= Source data =
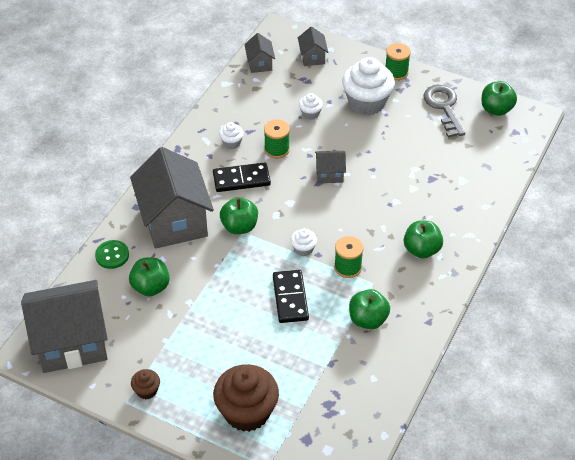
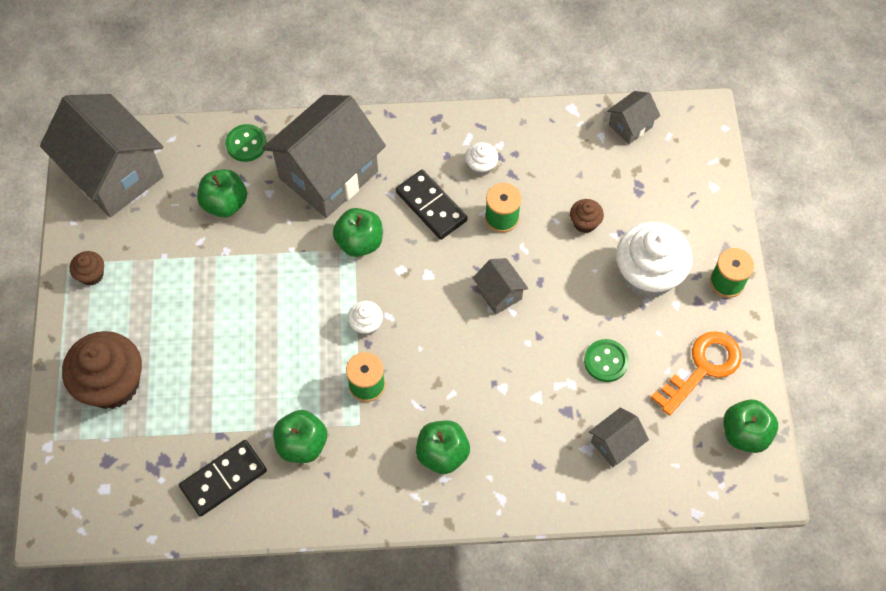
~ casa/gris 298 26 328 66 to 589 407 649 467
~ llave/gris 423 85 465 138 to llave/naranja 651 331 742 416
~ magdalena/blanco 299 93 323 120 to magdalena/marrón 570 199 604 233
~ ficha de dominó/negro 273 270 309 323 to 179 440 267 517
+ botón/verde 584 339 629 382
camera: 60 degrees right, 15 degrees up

= Directions for this task =
Each line of the data that includes "gris" counts once; say how many there are, giving nothing but the number.

= Result for this task =
2